_TASK DIRECTIONS_
List every line in the material below that contains the string "Violin".

-- BEGIN --

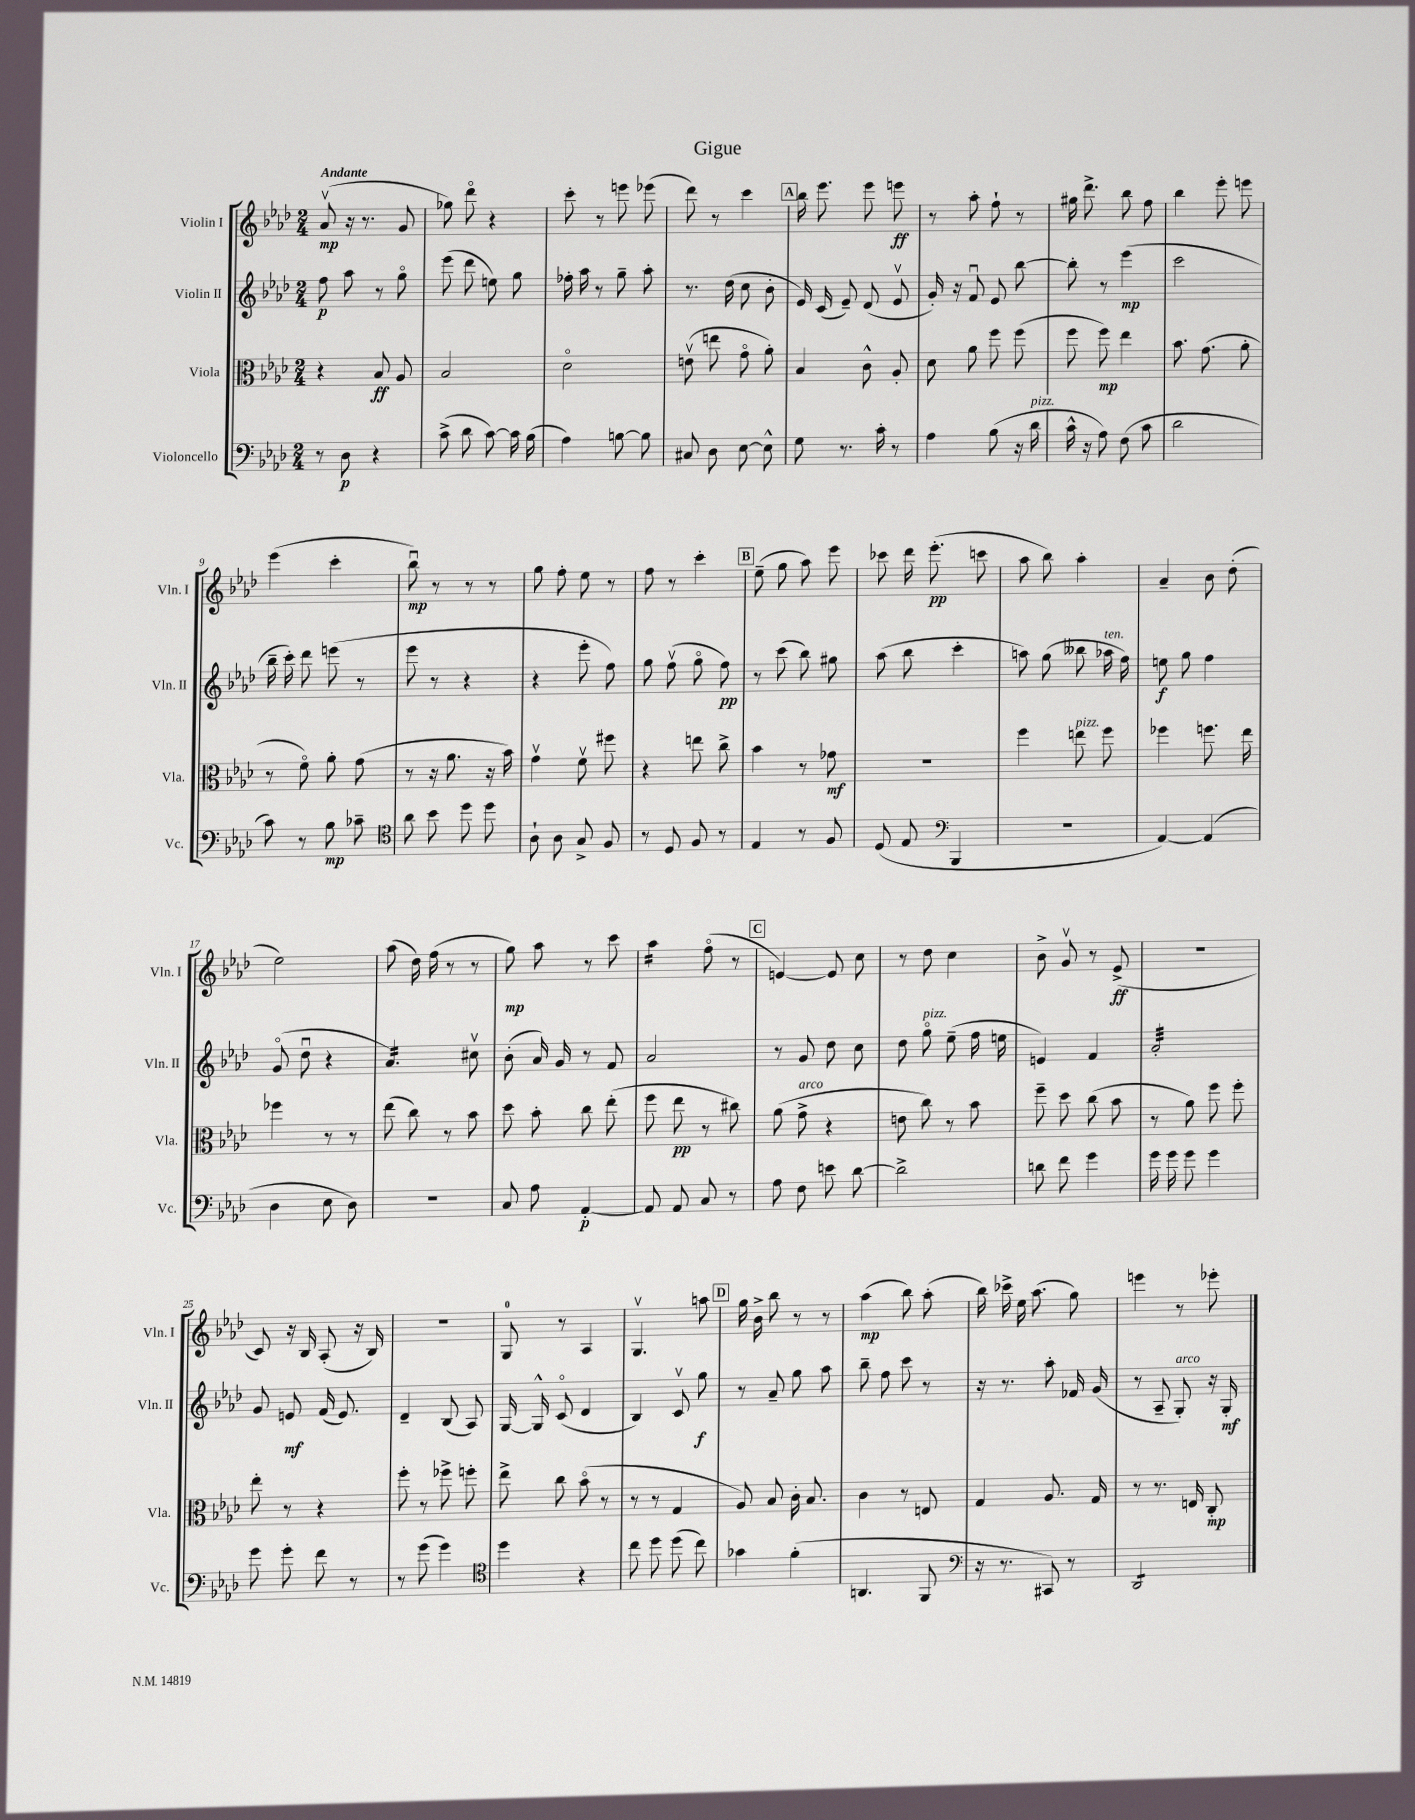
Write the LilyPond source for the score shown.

\header { title = "Gigue" }
<<
\new StaffGroup <<
\new Staff = "s0" \with { instrumentName = "Violin I" shortInstrumentName = "Vln. I" } {
    \clef treble \key aes \major \numericTimeSignature \time 2/4 \tempo "Andante"
    \autoBeamOff aes'8\upbow\mp( r16 r8. g'8 |
    ges''8) des'''8\flageolet r4 |
    c'''8-. r8 e'''8 ees'''8( |
    des'''8) r8 c'''4 |
    \mark \markup { \box "A" } bes''16 ees'''8. ees'''8 e'''8\ff |
    r8 aes''8-. f''8-! r8 |
    gis''16 des'''8.-> bes''8 f''8 |
    bes''4 ees'''8-. e'''8 |
    ees'''4( c'''4-. |
    bes''8\downbow\mp) r8 r8 r8 |
    g''8 f''8-. ees''8 r8 |
    f''8 r8 c'''4-. |
    \mark \markup { \box "B" } ees''8--( g''8 aes''8) ees'''8 |
    ces'''8 des'''16 ees'''8.-.\pp( c'''8 |
    aes''8 bes''8) aes''4-. |
    aes'4-- bes'8 des''8-.( |
    ees''2) |
    aes''8( des''16) f''16( r8 r8 |
    g''8\mp) aes''8 r8 c'''8 |
    aes''4:16 f''8\flageolet( r8 |
    \mark \markup { \box "C" } e'4~) e'8 c''8 |
    r8 des''8 c''4 |
    bes'8-> g'8\upbow r8 ees'8->\ff( |
    R2 |
    c'8) r16 bes16 aes8-.( r16 bes16) |
    r2 |
    g8-0 r8 aes4 |
    g4.\upbow a''8 |
    \mark \markup { \box "D" } g''16 bes'16-> bes''8 r8 r8 |
    aes''4\mp( bes''8) aes''8-.( |
    bes''16) ces'''16-> ees''16 aes''8.( g''8) |
    e'''4 r8 ees'''8-. \bar "|." |
}
\new Staff = "s1" \with { instrumentName = "Violin II" shortInstrumentName = "Vln. II" } {
    \clef treble \key aes \major \numericTimeSignature \time 2/4
    \autoBeamOff f''8\p aes''8 r8 g''8\flageolet |
    ees'''8( des'''8 e''8) g''8 |
    fes''16-. aes''16 r8 g''8-- aes''8-. |
    r8. des''16( c''8 bes'8-. |
    \mark \markup { \box "A" } ees'16) c'16( ees'8--) des'8( ees'8\upbow |
    g'16-.) r16 f'8\downbow ees'8 bes''8~ |
    bes''8-. r8 ees'''4\mp( |
    c'''2 |
    bes''16-- c'''16-.) des'''8 e'''8( r8 |
    ees'''8 r8 r4 |
    r4 ees'''8-. f''8) |
    g''8 f''8\upbow( g''8\flageolet f''8\pp) |
    \mark \markup { \box "B" } r8 c'''8( bes''8) gis''8 |
    aes''8( bes''8 c'''4-. |
    a''8) g''8( beses''8 aes''16^\markup { \italic "ten." } f''16) |
    e''8\f g''8 f''4 |
    g'8\flageolet( des''8\downbow r4 |
    aes'4.:16) cis''8\upbow |
    bes'8-.( aes'16) g'16 r8 f'8 |
    aes'2 |
    \mark \markup { \box "C" } r8 g'8 des''8 c''8 |
    des''8 g''8\flageolet^\markup { \italic "pizz." } ees''8--( f''16 e''16 |
    e'4) f'4 |
    aes'2:32-. |
    g'8 e'8\mf f'16( e'8.) |
    des'4-- bes8( aes8) |
    g16~ g16-^ c'8\flageolet( des'4 |
    bes4) c'8\upbow g''8\f |
    \mark \markup { \box "D" } r8 aes'8-- g''8 aes''8 |
    bes''8-- f''8 c'''8 r8 |
    r16 r8. aes''8-. fes'16 g'16( |
    r8 aes8-- g8-.^\markup { \italic "arco" }) r16 g16-.\mf \bar "|." |
}
\new Staff = "s2" \with { instrumentName = "Viola" shortInstrumentName = "Vla." } {
    \clef alto \key aes \major \numericTimeSignature \time 2/4
    \autoBeamOff r4 bes8\ff aes8 |
    bes2 |
    des'2\flageolet |
    e'8\upbow( e''8 g'8\flageolet aes'8-.) |
    \mark \markup { \box "A" } bes4 c'8-^ aes8-. |
    des'8 aes'8 f''8 f''8( |
    f''8 f''8\mp) ees''4 |
    bes'8. g'8.( aes'8-. |
    r8 f'8\flageolet) aes'8-. g'8( |
    r8 r16 aes'8. r16 bes'16) |
    g'4\upbow f'8\upbow fis''8 |
    r4 e''8 c''8-> |
    \mark \markup { \box "B" } bes'4 r8 ges'8\mf |
    R2 |
    f''4 e''8^\markup { \italic "pizz." } f''8 |
    fes''4 f''8. ees''16 |
    fes''4 r8 r8 |
    ees''8( c''8) r8 bes'8 |
    des''8 bes'8-. c''8 ees''8-.( |
    f''8 ees''8\pp r8 cis''8) |
    \mark \markup { \box "C" } aes'8( g'8->^\markup { \italic "arco" } r4 |
    e'8 c''8) r8 bes'8 |
    f''8-- des''8 c''8( bes'8 |
    r8 aes'8) f''8 f''8-. |
    ees''8-. r8 r4 |
    f''8-. r8 fes''8-> f''8-. |
    ees''8-> c''8 bes'8\flageolet( r8 |
    r8 r8 g4 |
    \mark \markup { \box "D" } aes8) bes8 c'16-. bes8. |
    c'4 r8 e8 |
    g4 aes8. g16 |
    r8 r8. e16 c8-.\mp \bar "|." |
}
\new Staff = "s3" \with { instrumentName = "Violoncello" shortInstrumentName = "Vc." } {
    \clef bass \key aes \major \numericTimeSignature \time 2/4
    \autoBeamOff r8 des8\p r4 |
    c'8->( des'8 c'8~) c'16 bes16( |
    aes4) b8~ b8 |
    cis8 des8 ees8~ ees8-^ |
    \mark \markup { \box "A" } g8 r8. c'16-. r8 |
    aes4 bes8( r16 des'16^\markup { \italic "pizz." } |
    c'16-^ r16 aes8) f8( c'8 |
    des'2 |
    c'8) r8 bes8\mp ces'8-- |
    \clef tenor aes'8 bes'8 des''8 des''8 |
    aes8-! aes8 g8-> f8 |
    r8 des8 f8 r8 |
    \mark \markup { \box "B" } ees4 r8 f8 |
    des8( ees8 \clef bass bes,,4 |
    r2 |
    aes,4~) aes,4( |
    des4 ees8 des8) |
    R2 |
    c8 aes8 aes,4~-.\p |
    aes,8 aes,8 c8 r8 |
    \mark \markup { \box "C" } aes8 f8 e'8 des'8~ |
    des'2-> |
    d'8 f'8 g'4 |
    g'16 g'16 g'8 g'4 |
    g'8 g'8-. f'8 r8 |
    r8 g'8( g'4) |
    \clef tenor des''4 r4 |
    c''8 des''8 des''8( c''8) |
    \mark \markup { \box "D" } ges'4 f'4-.( |
    a,4. f,8 |
    \clef bass r16 r8. cis,8) r8 |
    des,2:8 \bar "|." |
}
>>
>>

-- END --

_FULL SOLUTION_
\new Staff = "s0" \with { instrumentName = "Violin I" shortInstrumentName = "Vln. I" } {
\new Staff = "s1" \with { instrumentName = "Violin II" shortInstrumentName = "Vln. II" } {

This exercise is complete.